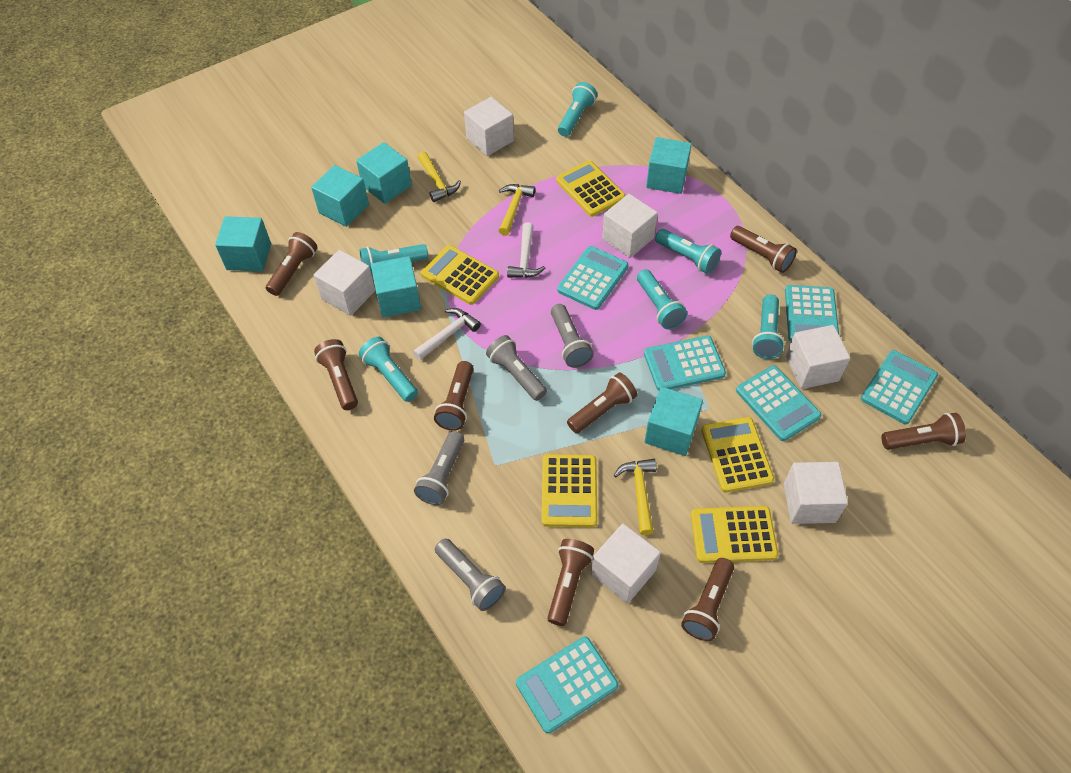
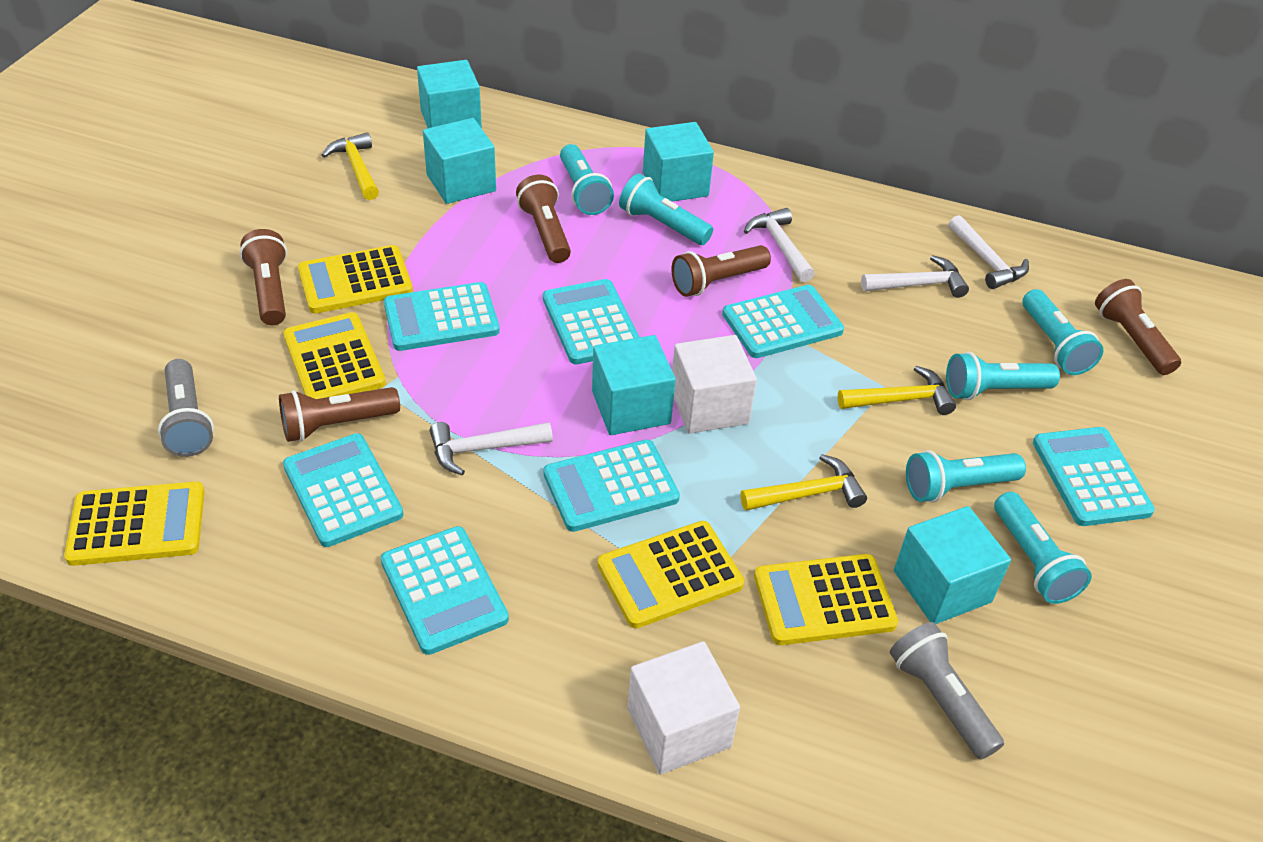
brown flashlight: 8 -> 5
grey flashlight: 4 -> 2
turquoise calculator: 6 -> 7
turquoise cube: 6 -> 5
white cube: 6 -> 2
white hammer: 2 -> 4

### What you will do
Restate the records above in full, word for word. Keep pictures out.

### Answer for this exercise
brown flashlight: 8 -> 5
grey flashlight: 4 -> 2
turquoise calculator: 6 -> 7
turquoise cube: 6 -> 5
white cube: 6 -> 2
white hammer: 2 -> 4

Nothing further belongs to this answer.